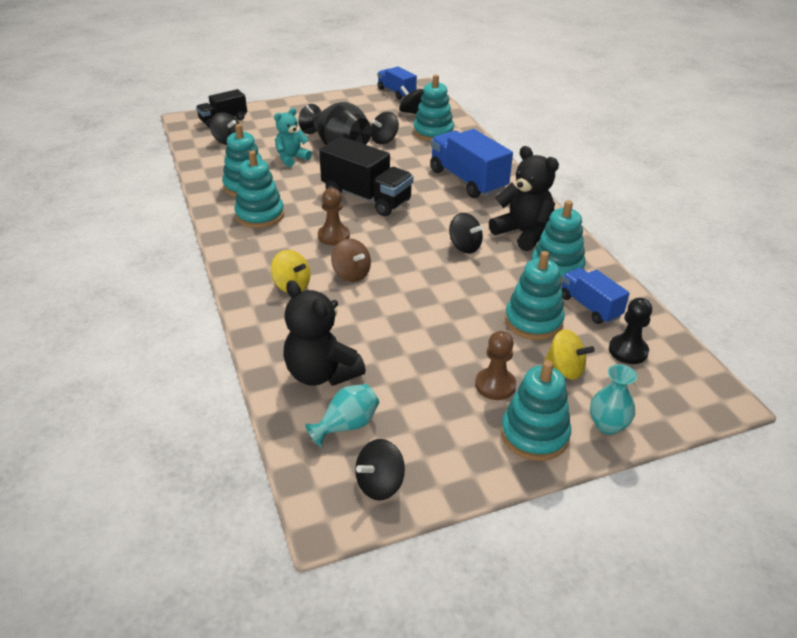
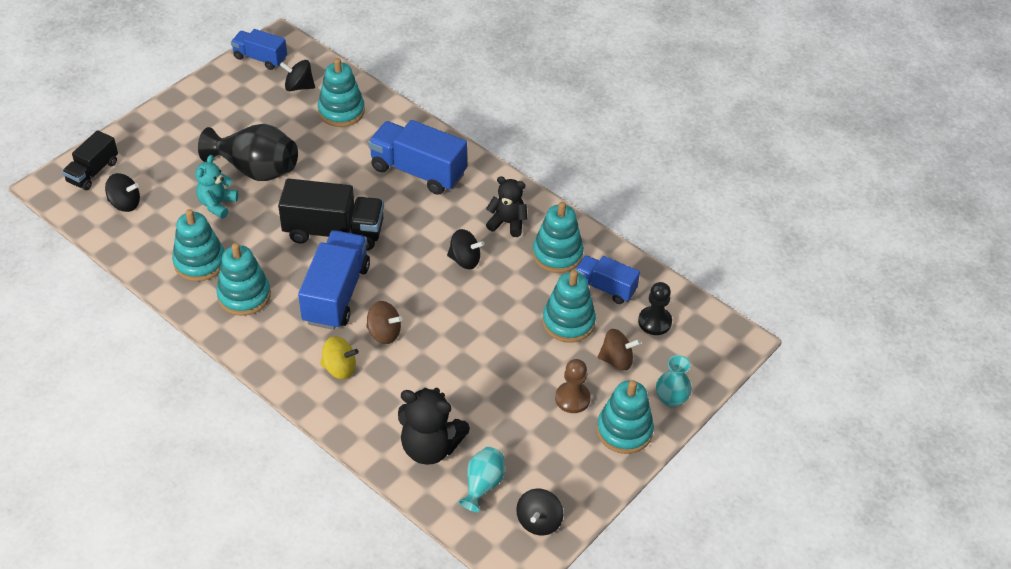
camera: 30 degrees left, 10 degrees up
(333, 236) = (336, 294): brown pawn -> blue truck
(384, 140) = (297, 141): black spinning top -> none
(523, 233) = (507, 223): black teddy bear -> black teddy bear, size x0.66
(565, 369) = (616, 360): yellow spinning top -> brown spinning top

※

— REQUEST —
Retype only the lines running from the line with "(333, 236) = (336, 294): brown" to the end of the listing, including both of those lines.

— PROBLEM SOLUTION —
(333, 236) = (336, 294): brown pawn -> blue truck
(384, 140) = (297, 141): black spinning top -> none
(523, 233) = (507, 223): black teddy bear -> black teddy bear, size x0.66
(565, 369) = (616, 360): yellow spinning top -> brown spinning top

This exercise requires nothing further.